### Dataset entries

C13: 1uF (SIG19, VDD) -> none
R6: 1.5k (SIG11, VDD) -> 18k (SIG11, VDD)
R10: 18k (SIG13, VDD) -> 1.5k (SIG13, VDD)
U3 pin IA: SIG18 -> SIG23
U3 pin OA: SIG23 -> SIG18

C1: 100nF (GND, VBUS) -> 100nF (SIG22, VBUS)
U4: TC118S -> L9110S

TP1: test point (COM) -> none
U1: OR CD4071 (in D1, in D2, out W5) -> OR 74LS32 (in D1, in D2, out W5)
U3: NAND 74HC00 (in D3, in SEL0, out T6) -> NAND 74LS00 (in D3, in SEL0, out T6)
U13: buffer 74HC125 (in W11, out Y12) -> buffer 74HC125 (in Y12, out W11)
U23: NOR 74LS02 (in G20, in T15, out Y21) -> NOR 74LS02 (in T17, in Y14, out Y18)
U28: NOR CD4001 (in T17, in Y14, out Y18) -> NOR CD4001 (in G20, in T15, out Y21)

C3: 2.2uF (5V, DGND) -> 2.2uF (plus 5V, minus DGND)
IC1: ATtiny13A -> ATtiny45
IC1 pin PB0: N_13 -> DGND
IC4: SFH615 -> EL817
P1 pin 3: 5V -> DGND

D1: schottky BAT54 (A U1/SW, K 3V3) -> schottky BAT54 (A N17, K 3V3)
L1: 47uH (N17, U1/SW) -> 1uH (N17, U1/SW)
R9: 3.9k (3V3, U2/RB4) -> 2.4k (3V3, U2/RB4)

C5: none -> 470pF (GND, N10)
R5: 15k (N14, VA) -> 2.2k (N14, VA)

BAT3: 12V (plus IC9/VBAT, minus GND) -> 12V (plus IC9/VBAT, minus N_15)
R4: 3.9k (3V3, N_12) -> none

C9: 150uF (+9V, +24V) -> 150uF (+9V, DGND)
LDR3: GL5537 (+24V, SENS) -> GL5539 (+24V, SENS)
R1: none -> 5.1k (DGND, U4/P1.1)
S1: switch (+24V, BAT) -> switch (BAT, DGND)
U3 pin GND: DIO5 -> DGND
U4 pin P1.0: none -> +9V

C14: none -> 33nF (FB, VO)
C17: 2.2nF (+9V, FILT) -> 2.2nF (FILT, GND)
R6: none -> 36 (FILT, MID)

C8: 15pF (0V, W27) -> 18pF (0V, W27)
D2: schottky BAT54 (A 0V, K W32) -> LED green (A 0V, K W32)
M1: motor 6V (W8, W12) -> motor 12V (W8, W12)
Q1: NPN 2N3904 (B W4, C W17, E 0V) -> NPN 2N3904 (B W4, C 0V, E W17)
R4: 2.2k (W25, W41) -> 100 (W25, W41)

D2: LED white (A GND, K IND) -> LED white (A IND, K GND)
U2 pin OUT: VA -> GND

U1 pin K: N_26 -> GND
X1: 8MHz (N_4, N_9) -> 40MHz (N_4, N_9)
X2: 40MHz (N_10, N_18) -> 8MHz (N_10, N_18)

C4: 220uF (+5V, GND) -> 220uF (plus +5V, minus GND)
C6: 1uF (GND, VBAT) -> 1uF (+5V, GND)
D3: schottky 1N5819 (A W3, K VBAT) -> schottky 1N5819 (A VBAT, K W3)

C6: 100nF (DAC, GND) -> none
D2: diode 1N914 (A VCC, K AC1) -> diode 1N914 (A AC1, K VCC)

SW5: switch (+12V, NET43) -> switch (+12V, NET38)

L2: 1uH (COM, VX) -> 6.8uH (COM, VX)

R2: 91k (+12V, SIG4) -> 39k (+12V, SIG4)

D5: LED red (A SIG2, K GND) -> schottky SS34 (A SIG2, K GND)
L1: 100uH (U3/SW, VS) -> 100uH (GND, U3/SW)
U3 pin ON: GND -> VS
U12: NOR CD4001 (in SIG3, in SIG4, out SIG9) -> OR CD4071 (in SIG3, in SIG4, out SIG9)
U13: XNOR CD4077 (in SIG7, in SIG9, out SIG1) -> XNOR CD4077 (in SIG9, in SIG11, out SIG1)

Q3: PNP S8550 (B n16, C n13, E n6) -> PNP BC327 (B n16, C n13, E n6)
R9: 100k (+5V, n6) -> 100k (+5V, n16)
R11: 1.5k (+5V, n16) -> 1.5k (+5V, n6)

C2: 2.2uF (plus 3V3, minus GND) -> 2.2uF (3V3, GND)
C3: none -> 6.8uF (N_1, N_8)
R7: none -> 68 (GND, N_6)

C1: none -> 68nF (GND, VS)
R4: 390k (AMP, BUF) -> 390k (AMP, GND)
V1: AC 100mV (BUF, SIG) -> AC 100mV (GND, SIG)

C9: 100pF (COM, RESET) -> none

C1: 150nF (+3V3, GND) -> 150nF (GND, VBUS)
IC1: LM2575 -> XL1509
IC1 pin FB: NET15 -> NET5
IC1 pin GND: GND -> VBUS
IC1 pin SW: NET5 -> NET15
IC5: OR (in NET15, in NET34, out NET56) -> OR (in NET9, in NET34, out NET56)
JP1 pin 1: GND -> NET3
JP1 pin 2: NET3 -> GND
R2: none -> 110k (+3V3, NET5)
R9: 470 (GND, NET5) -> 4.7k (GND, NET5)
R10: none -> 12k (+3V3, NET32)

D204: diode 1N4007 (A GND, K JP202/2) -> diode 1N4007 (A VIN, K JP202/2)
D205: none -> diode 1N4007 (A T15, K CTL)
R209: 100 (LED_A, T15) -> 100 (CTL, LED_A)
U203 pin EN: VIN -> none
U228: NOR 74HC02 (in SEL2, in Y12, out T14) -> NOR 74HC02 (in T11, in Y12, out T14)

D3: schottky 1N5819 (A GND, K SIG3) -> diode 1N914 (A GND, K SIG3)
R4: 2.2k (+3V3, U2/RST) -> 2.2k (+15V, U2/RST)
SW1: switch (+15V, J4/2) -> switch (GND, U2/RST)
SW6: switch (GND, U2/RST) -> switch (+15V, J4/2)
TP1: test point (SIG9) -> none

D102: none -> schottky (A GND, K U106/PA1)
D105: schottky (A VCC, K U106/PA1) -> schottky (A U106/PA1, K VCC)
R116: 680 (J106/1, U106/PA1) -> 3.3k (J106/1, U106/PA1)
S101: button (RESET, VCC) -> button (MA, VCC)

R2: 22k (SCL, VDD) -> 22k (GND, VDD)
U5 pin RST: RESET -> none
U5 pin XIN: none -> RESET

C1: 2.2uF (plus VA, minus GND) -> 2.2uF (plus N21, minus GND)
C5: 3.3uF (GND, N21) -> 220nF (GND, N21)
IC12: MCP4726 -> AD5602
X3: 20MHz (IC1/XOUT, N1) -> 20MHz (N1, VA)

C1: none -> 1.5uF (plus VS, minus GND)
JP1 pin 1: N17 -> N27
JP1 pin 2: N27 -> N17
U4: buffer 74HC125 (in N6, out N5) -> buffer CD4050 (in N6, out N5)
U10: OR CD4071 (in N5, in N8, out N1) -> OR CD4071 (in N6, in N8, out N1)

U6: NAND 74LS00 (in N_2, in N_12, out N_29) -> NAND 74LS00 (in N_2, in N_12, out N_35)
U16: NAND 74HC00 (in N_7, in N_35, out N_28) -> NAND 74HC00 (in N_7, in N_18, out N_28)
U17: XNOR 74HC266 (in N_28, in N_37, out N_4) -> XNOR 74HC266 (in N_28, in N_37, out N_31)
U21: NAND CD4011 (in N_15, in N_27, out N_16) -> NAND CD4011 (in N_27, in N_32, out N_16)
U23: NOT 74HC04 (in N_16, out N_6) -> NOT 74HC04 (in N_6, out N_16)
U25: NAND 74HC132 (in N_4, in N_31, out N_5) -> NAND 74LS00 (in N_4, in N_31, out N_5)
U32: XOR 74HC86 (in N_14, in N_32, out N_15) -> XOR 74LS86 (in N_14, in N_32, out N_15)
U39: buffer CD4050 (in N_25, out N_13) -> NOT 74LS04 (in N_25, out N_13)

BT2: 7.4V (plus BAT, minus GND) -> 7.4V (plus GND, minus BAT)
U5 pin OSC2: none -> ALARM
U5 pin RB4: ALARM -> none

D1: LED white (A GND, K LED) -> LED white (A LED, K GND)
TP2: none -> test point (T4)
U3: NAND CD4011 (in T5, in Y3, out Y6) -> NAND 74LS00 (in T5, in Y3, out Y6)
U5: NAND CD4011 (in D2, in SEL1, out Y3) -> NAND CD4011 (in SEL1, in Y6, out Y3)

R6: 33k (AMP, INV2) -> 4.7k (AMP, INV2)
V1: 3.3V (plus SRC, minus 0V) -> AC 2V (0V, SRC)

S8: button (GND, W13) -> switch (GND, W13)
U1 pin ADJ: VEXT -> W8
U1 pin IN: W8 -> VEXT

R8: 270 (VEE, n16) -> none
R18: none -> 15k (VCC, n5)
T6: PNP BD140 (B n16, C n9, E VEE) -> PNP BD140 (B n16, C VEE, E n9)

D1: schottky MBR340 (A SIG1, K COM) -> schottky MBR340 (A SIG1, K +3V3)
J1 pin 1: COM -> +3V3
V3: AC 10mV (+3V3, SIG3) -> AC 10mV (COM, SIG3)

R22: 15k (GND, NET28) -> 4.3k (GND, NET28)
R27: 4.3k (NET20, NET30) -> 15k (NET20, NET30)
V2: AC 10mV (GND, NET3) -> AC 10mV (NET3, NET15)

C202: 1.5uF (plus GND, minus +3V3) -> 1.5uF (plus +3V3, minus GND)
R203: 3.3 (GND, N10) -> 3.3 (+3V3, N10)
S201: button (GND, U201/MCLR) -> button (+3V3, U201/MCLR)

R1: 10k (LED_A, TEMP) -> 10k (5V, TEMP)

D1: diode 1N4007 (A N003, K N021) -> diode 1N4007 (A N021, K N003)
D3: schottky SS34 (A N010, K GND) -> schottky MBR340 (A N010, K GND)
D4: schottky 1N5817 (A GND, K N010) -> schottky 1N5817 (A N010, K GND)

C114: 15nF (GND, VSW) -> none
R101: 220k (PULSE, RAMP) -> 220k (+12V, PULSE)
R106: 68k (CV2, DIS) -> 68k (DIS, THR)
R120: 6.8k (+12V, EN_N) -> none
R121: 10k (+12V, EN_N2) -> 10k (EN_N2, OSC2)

### Required action
Lines from the top of the data above through the line with "C17: 2.2nF (+9V, FILT) -> 2.2nF (FILT, GND)", both ends included: copy them exactly, nothing more.

### Exercise response
C13: 1uF (SIG19, VDD) -> none
R6: 1.5k (SIG11, VDD) -> 18k (SIG11, VDD)
R10: 18k (SIG13, VDD) -> 1.5k (SIG13, VDD)
U3 pin IA: SIG18 -> SIG23
U3 pin OA: SIG23 -> SIG18

C1: 100nF (GND, VBUS) -> 100nF (SIG22, VBUS)
U4: TC118S -> L9110S

TP1: test point (COM) -> none
U1: OR CD4071 (in D1, in D2, out W5) -> OR 74LS32 (in D1, in D2, out W5)
U3: NAND 74HC00 (in D3, in SEL0, out T6) -> NAND 74LS00 (in D3, in SEL0, out T6)
U13: buffer 74HC125 (in W11, out Y12) -> buffer 74HC125 (in Y12, out W11)
U23: NOR 74LS02 (in G20, in T15, out Y21) -> NOR 74LS02 (in T17, in Y14, out Y18)
U28: NOR CD4001 (in T17, in Y14, out Y18) -> NOR CD4001 (in G20, in T15, out Y21)

C3: 2.2uF (5V, DGND) -> 2.2uF (plus 5V, minus DGND)
IC1: ATtiny13A -> ATtiny45
IC1 pin PB0: N_13 -> DGND
IC4: SFH615 -> EL817
P1 pin 3: 5V -> DGND

D1: schottky BAT54 (A U1/SW, K 3V3) -> schottky BAT54 (A N17, K 3V3)
L1: 47uH (N17, U1/SW) -> 1uH (N17, U1/SW)
R9: 3.9k (3V3, U2/RB4) -> 2.4k (3V3, U2/RB4)

C5: none -> 470pF (GND, N10)
R5: 15k (N14, VA) -> 2.2k (N14, VA)

BAT3: 12V (plus IC9/VBAT, minus GND) -> 12V (plus IC9/VBAT, minus N_15)
R4: 3.9k (3V3, N_12) -> none

C9: 150uF (+9V, +24V) -> 150uF (+9V, DGND)
LDR3: GL5537 (+24V, SENS) -> GL5539 (+24V, SENS)
R1: none -> 5.1k (DGND, U4/P1.1)
S1: switch (+24V, BAT) -> switch (BAT, DGND)
U3 pin GND: DIO5 -> DGND
U4 pin P1.0: none -> +9V

C14: none -> 33nF (FB, VO)
C17: 2.2nF (+9V, FILT) -> 2.2nF (FILT, GND)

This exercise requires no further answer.